(RECORDS TO USE Opens)
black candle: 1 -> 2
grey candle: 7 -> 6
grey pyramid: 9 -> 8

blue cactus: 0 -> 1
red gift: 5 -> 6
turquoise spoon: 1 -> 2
(RECORDS TO USE Closes)
(RECORDS TO USE Opens)
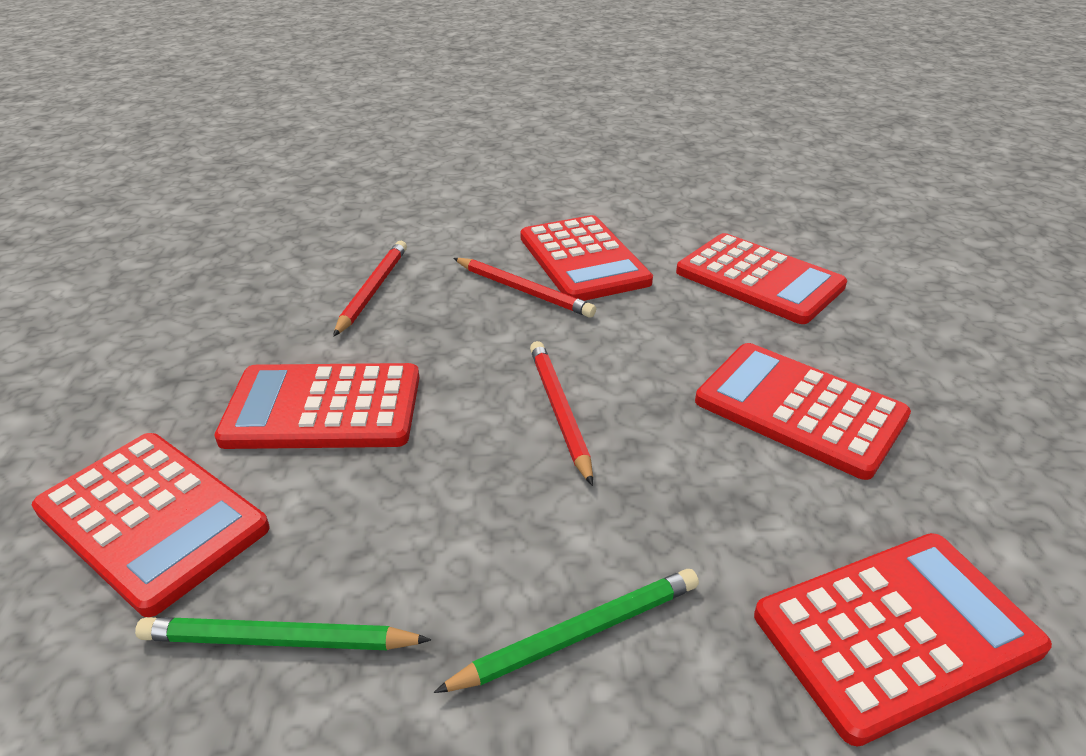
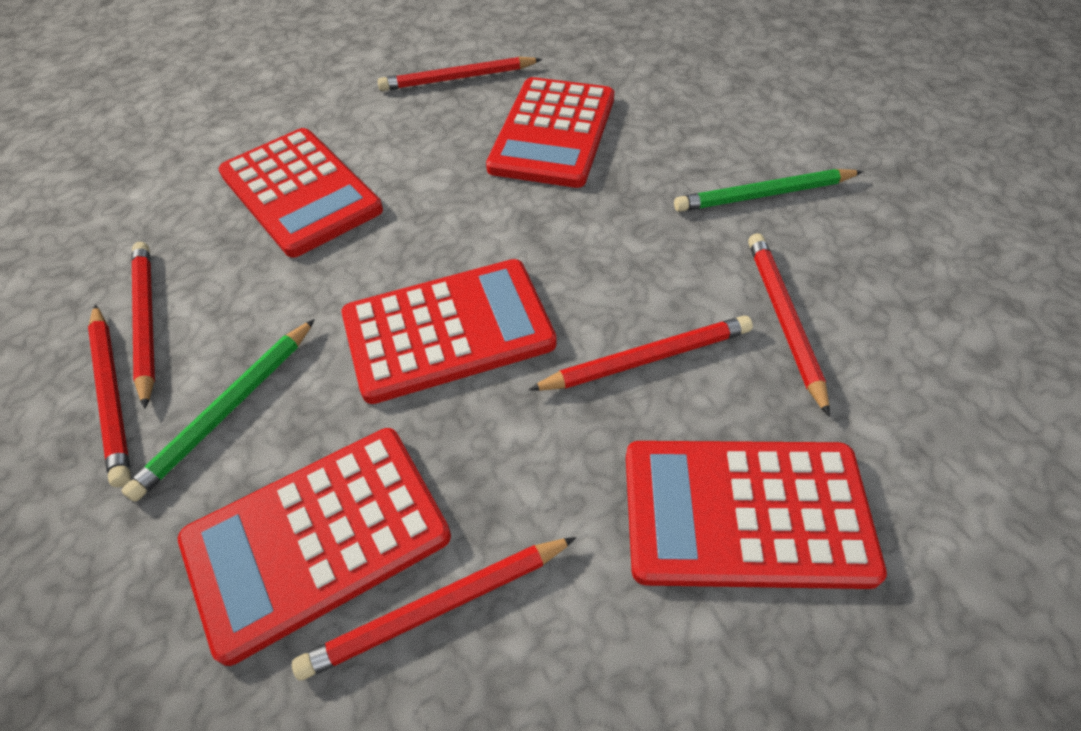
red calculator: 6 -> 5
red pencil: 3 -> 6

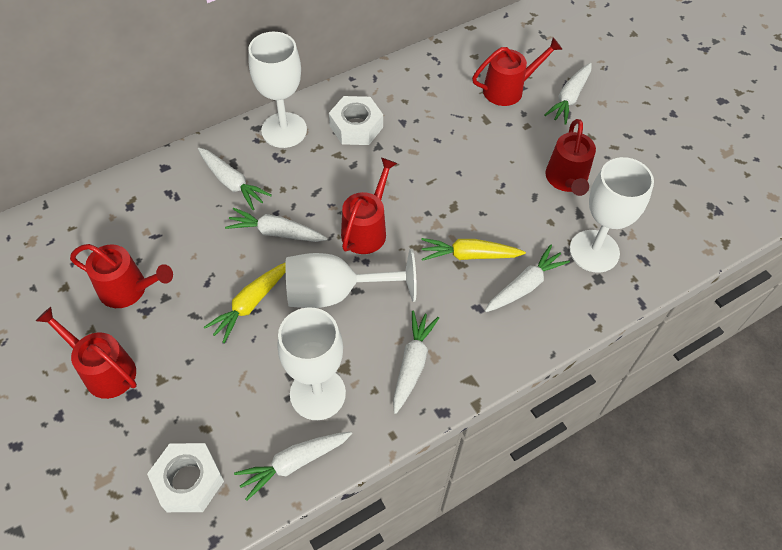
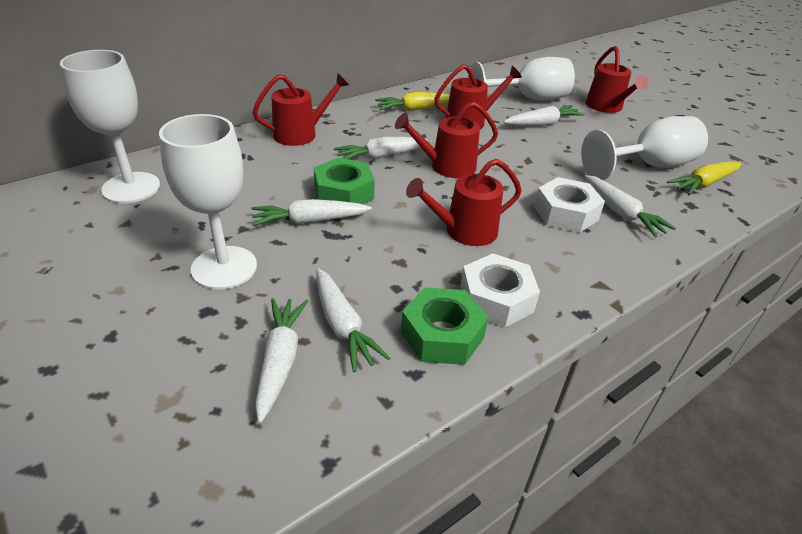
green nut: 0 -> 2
(RECORDS TO USE Closes)
→ **YOUR GOAL**: When you reach the line holding "black candle: 1 -> 2" in the records above, begin reproducing exactly, stop after the line holding "turquoise spoon: 1 -> 2", and output nothing else.

→ **ANSWER TO THE PROBLEM**:
black candle: 1 -> 2
grey candle: 7 -> 6
grey pyramid: 9 -> 8

blue cactus: 0 -> 1
red gift: 5 -> 6
turquoise spoon: 1 -> 2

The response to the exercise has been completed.